- [What you are asked to do] Every record that follows should be copied exactly. No picture belongs in the copy.

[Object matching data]
* * * *
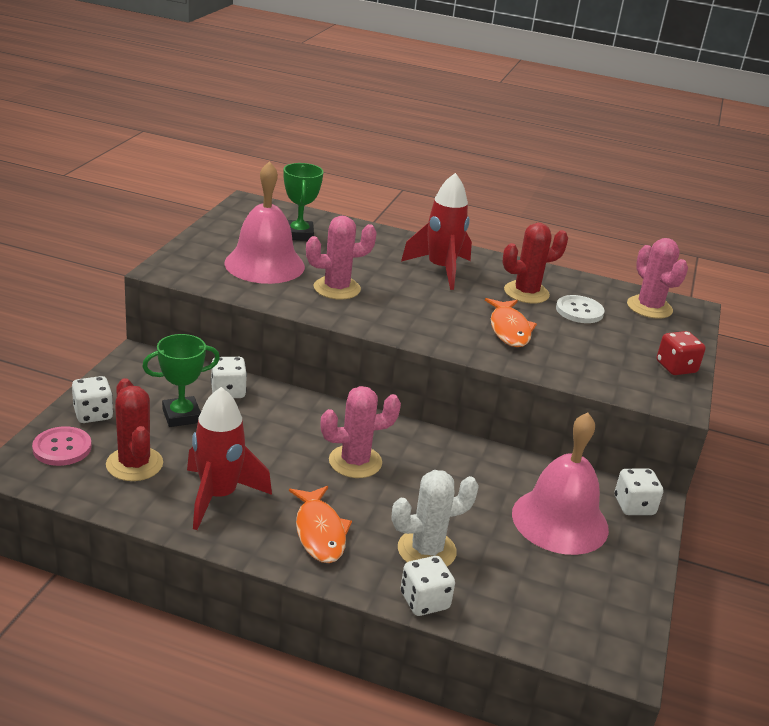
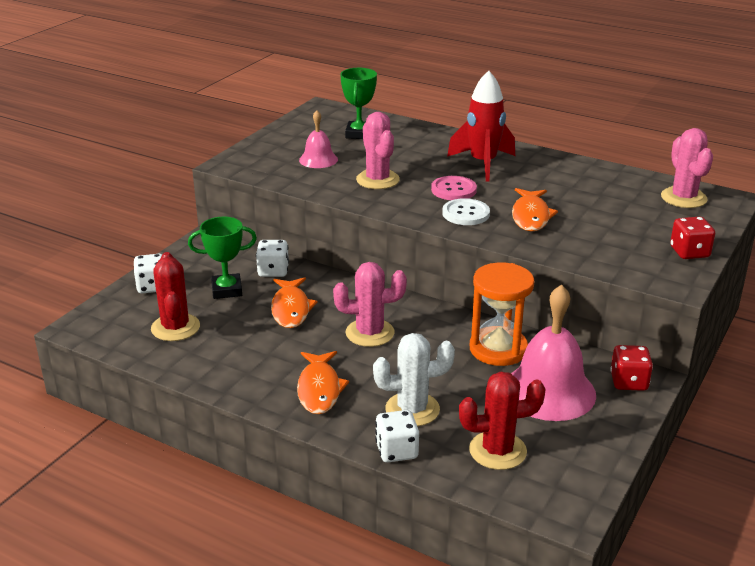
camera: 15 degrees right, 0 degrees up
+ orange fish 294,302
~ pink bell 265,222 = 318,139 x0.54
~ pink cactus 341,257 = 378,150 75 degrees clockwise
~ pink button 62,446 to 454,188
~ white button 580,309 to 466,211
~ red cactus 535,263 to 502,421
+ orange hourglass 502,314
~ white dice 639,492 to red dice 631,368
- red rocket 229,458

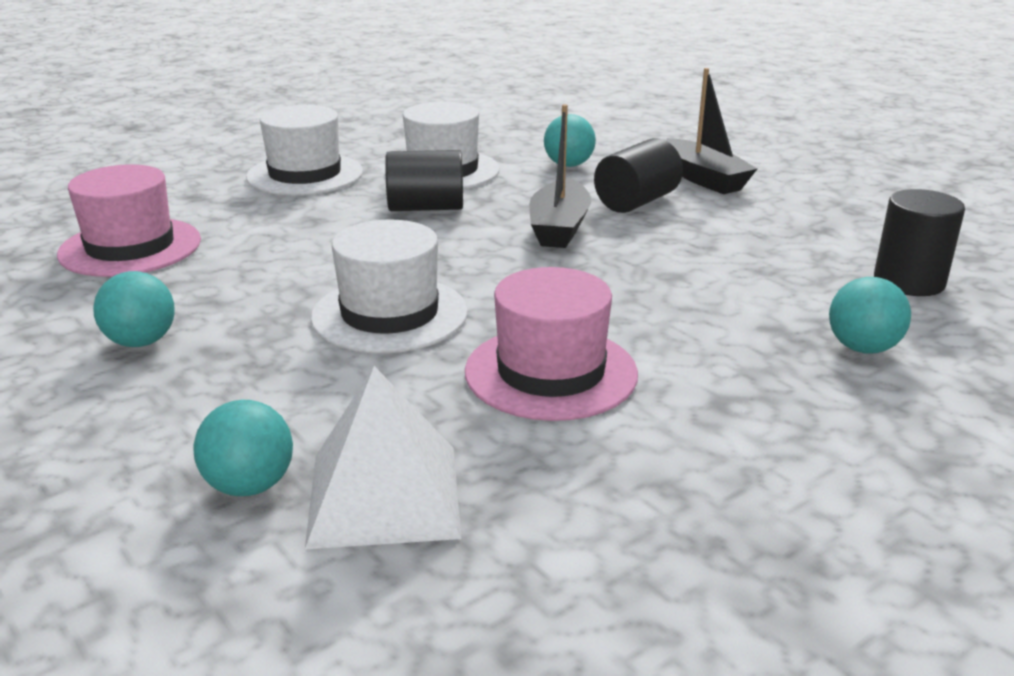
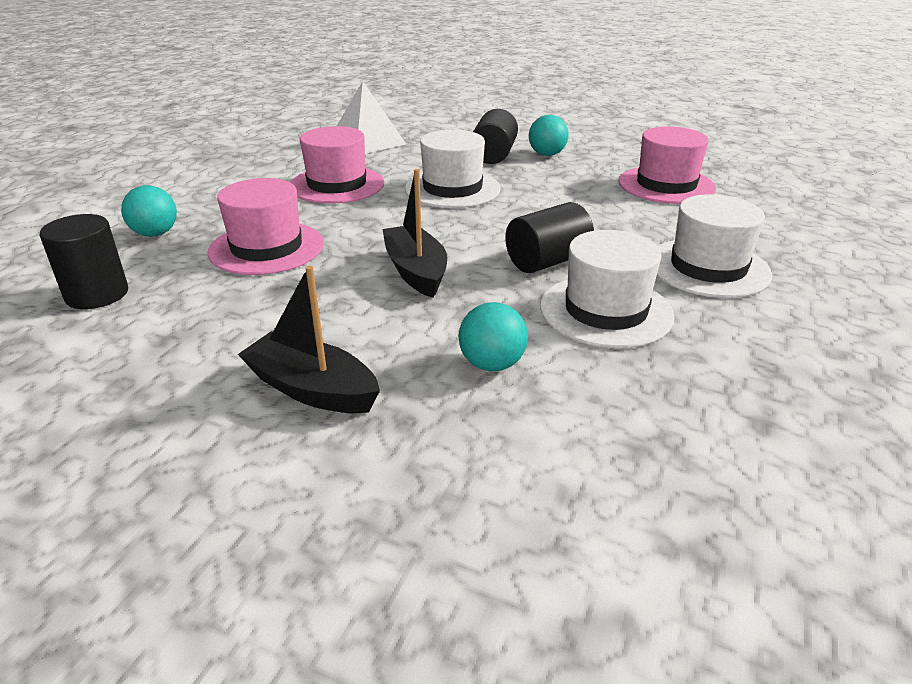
camera: 150 degrees right, 5 degrees up
+ pink hat 266,226
~ black cylinder 638,175 to 495,136
- turquoise ball 243,448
* * * *
- [Solved exercise]
camera: 15 degrees right, 0 degrees up
+ orange fish 294,302
~ pink bell 265,222 = 318,139 x0.54
~ pink cactus 341,257 = 378,150 75 degrees clockwise
~ pink button 62,446 to 454,188
~ white button 580,309 to 466,211
~ red cactus 535,263 to 502,421
+ orange hourglass 502,314
~ white dice 639,492 to red dice 631,368
- red rocket 229,458

camera: 150 degrees right, 5 degrees up
+ pink hat 266,226
~ black cylinder 638,175 to 495,136
- turquoise ball 243,448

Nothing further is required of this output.